___ Data ___

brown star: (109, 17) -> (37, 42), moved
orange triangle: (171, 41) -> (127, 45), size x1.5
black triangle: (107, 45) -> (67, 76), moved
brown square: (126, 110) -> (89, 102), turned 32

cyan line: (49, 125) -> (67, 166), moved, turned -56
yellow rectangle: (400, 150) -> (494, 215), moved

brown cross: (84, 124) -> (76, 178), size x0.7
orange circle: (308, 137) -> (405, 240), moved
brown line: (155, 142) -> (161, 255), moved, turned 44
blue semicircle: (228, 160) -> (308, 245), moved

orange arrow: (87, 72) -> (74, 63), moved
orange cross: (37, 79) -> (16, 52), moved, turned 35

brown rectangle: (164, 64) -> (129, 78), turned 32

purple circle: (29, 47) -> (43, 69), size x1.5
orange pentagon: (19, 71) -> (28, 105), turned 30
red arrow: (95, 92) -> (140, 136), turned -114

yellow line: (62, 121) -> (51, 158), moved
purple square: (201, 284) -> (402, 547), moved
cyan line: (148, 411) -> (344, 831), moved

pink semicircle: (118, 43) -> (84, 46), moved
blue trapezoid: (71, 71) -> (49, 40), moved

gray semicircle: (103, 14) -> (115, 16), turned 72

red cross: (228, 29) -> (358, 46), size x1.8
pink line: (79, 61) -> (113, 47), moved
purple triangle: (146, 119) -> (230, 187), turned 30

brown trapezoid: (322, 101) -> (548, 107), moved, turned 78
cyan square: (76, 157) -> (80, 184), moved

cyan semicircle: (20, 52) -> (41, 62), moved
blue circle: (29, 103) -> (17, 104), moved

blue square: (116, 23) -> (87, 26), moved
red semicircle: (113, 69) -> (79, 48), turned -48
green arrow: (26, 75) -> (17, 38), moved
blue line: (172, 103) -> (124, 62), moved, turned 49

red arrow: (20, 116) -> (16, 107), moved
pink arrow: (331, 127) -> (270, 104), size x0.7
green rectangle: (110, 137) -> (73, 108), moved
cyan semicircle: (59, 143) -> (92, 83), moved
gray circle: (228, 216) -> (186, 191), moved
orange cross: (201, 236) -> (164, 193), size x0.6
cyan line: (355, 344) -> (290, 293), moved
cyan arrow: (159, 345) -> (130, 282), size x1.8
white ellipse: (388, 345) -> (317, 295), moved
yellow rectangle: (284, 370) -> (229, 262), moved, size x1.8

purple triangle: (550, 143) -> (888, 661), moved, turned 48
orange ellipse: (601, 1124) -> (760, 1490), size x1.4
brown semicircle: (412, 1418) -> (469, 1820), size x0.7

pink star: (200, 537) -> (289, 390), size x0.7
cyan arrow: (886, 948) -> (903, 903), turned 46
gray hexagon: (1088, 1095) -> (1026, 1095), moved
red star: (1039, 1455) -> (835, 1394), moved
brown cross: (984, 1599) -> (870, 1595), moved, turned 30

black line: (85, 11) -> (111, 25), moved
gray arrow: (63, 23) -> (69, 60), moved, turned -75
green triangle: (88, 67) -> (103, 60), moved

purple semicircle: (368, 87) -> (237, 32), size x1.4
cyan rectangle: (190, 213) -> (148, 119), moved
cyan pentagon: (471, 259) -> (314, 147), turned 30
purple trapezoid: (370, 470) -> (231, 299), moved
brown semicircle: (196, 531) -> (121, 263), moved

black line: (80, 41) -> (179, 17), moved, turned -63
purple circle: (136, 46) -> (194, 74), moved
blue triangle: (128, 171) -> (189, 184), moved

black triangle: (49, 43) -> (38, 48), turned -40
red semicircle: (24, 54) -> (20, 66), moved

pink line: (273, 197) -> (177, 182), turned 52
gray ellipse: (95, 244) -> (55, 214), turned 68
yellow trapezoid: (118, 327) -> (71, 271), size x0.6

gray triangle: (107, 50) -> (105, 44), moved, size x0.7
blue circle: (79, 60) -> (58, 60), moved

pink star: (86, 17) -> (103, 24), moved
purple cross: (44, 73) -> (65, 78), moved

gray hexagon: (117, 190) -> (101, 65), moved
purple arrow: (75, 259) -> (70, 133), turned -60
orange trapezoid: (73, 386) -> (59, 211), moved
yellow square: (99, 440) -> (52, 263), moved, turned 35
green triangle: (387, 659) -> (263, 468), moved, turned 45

___

--- What the task asks ---
Give back exactly the lines above, from the line containing "purple square: (201, 284)" through the line containing "orange cross: (201, 236)", with both end lines and nothing more.

--- Response area ---
purple square: (201, 284) -> (402, 547), moved
cyan line: (148, 411) -> (344, 831), moved

pink semicircle: (118, 43) -> (84, 46), moved
blue trapezoid: (71, 71) -> (49, 40), moved

gray semicircle: (103, 14) -> (115, 16), turned 72

red cross: (228, 29) -> (358, 46), size x1.8
pink line: (79, 61) -> (113, 47), moved
purple triangle: (146, 119) -> (230, 187), turned 30

brown trapezoid: (322, 101) -> (548, 107), moved, turned 78
cyan square: (76, 157) -> (80, 184), moved

cyan semicircle: (20, 52) -> (41, 62), moved
blue circle: (29, 103) -> (17, 104), moved

blue square: (116, 23) -> (87, 26), moved
red semicircle: (113, 69) -> (79, 48), turned -48
green arrow: (26, 75) -> (17, 38), moved
blue line: (172, 103) -> (124, 62), moved, turned 49

red arrow: (20, 116) -> (16, 107), moved
pink arrow: (331, 127) -> (270, 104), size x0.7
green rectangle: (110, 137) -> (73, 108), moved
cyan semicircle: (59, 143) -> (92, 83), moved
gray circle: (228, 216) -> (186, 191), moved
orange cross: (201, 236) -> (164, 193), size x0.6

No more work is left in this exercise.